== WORK REQUIRED ==
Only one stretch of the records below should be repeated. It starts with the line containing "camera: 90 degrees right, 5 degrees up" and goes on through the line containing "none -> purple nut [674,29,810,130]", exactly as written.

[DATASET CONTENT — start]

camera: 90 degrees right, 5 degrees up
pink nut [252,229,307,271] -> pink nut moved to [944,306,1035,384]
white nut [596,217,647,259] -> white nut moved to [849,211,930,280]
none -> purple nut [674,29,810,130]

[DATASET CONTENT — finish]
[DATASET CONTENT — start]

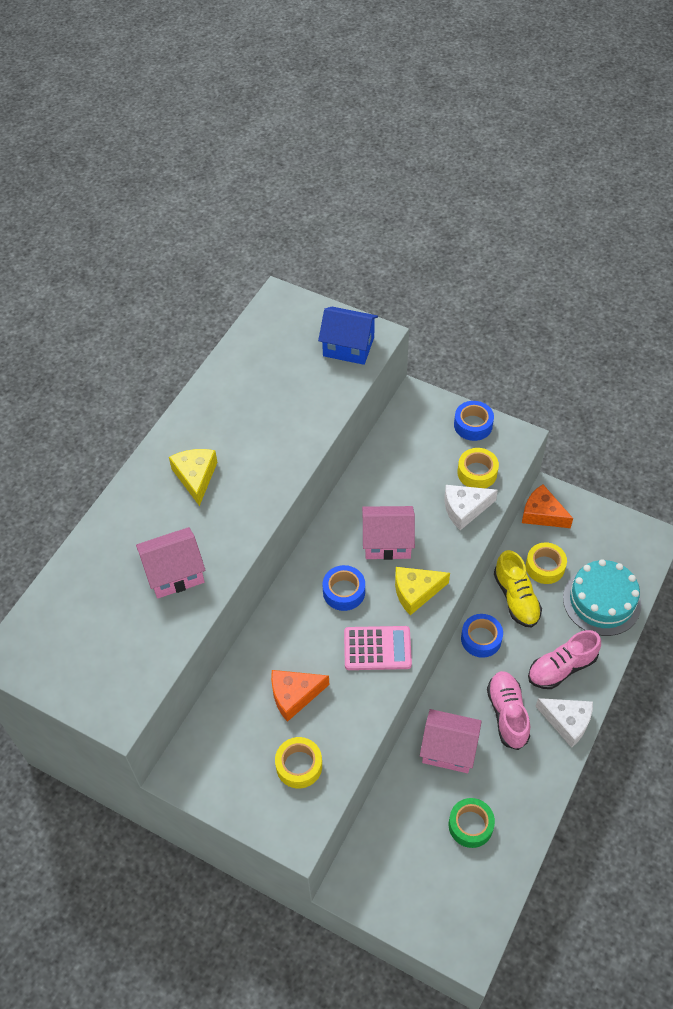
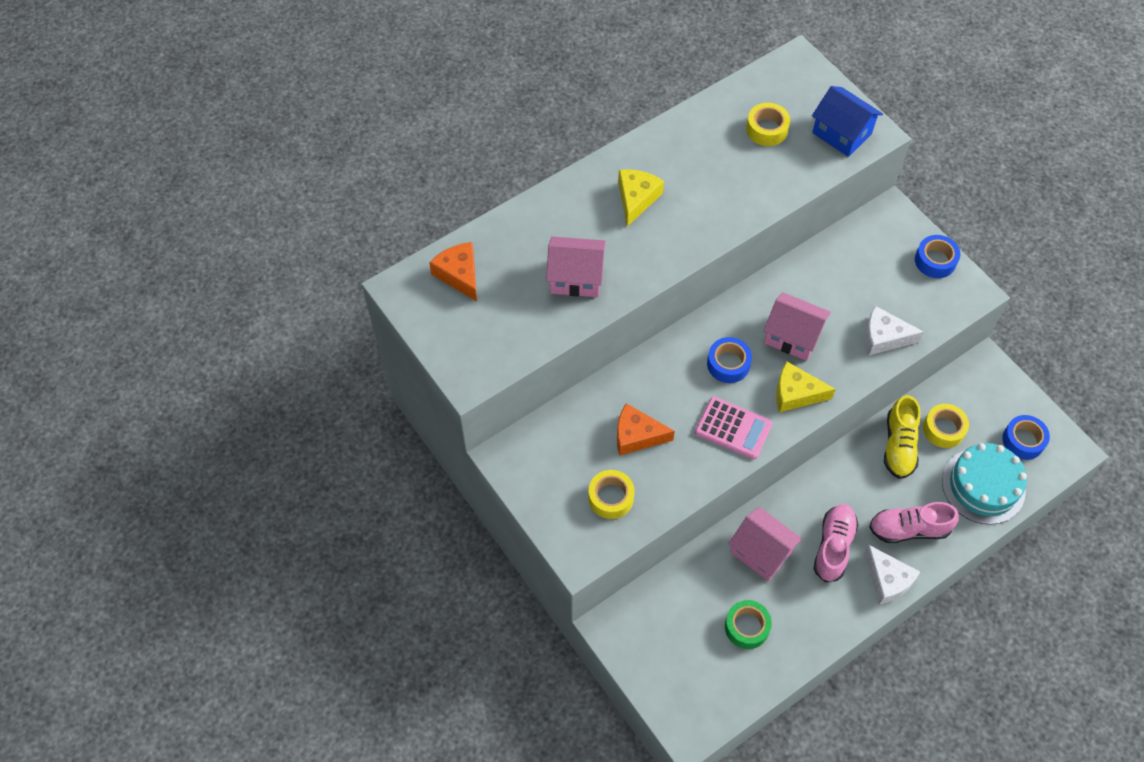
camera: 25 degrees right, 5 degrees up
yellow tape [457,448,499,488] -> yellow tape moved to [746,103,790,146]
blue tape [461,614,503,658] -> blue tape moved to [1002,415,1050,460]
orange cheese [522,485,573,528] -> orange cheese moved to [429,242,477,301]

[DATASET CONTENT — finish]
[DATASET CONTENT — start]

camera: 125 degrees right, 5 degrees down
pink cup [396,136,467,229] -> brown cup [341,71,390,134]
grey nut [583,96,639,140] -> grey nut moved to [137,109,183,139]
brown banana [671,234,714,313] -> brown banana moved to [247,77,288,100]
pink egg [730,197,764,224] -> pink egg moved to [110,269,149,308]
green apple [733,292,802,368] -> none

[DATASET CONTENT — finish]

== TASK RESULT ==
camera: 90 degrees right, 5 degrees up
pink nut [252,229,307,271] -> pink nut moved to [944,306,1035,384]
white nut [596,217,647,259] -> white nut moved to [849,211,930,280]
none -> purple nut [674,29,810,130]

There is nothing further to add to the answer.